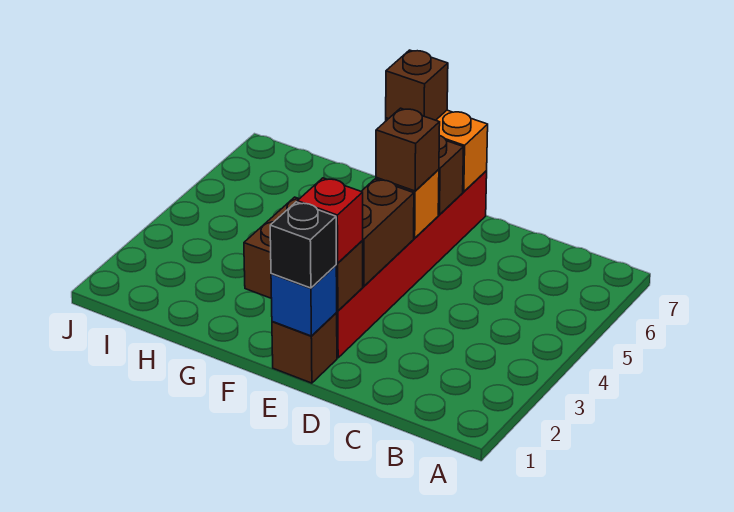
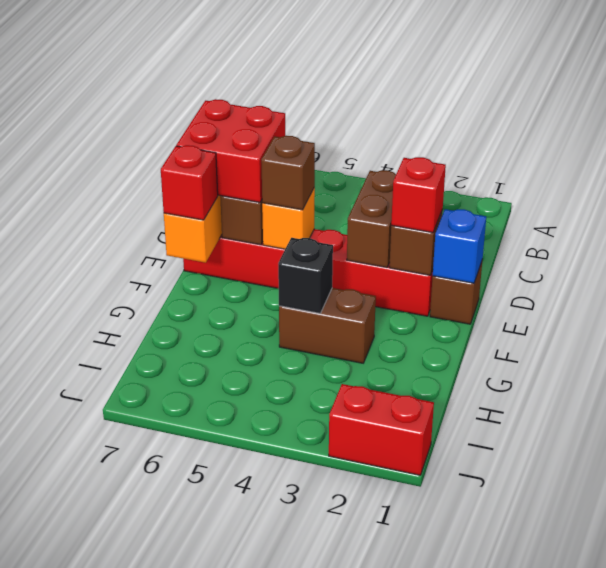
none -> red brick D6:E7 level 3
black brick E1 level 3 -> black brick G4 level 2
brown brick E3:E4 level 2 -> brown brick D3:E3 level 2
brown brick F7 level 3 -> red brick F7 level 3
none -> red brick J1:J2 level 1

Work to be completed: Of the lines above, copy each that contains "brown".

Finished exercise:
brown brick E3:E4 level 2 -> brown brick D3:E3 level 2
brown brick F7 level 3 -> red brick F7 level 3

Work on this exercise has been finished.